§ ABOUT THIS TASK: Pictures are not part of the answer. Return the lines from the one containing "green cone F2" through the end of the data, both included, exactly as they appear.

(Object state comparisons)
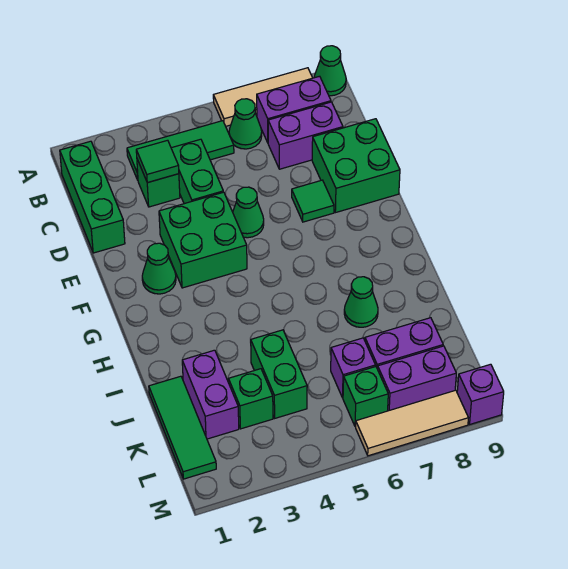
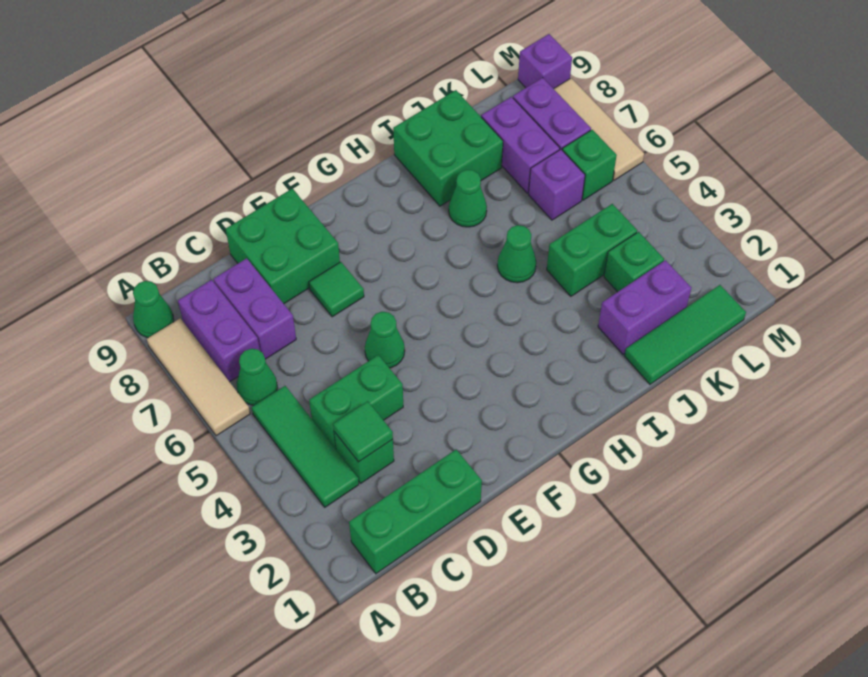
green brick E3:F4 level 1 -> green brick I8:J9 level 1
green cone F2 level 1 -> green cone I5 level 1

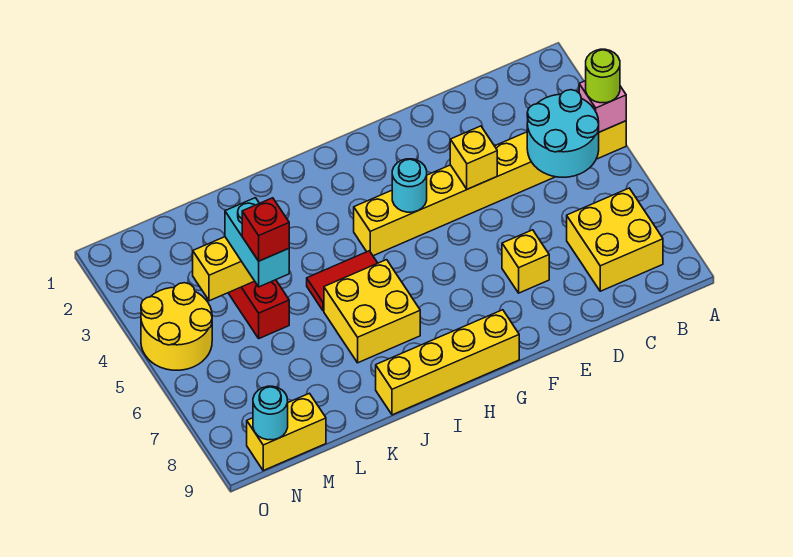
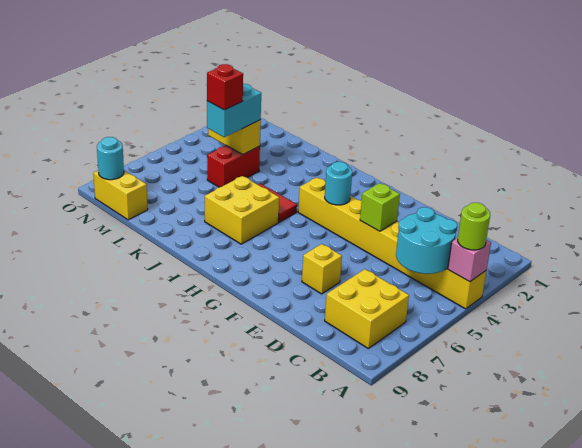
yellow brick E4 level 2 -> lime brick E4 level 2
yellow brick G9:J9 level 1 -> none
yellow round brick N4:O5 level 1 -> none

§ COMPLETED TASK:
green cone F2 level 1 -> green cone I5 level 1

yellow brick E4 level 2 -> lime brick E4 level 2
yellow brick G9:J9 level 1 -> none
yellow round brick N4:O5 level 1 -> none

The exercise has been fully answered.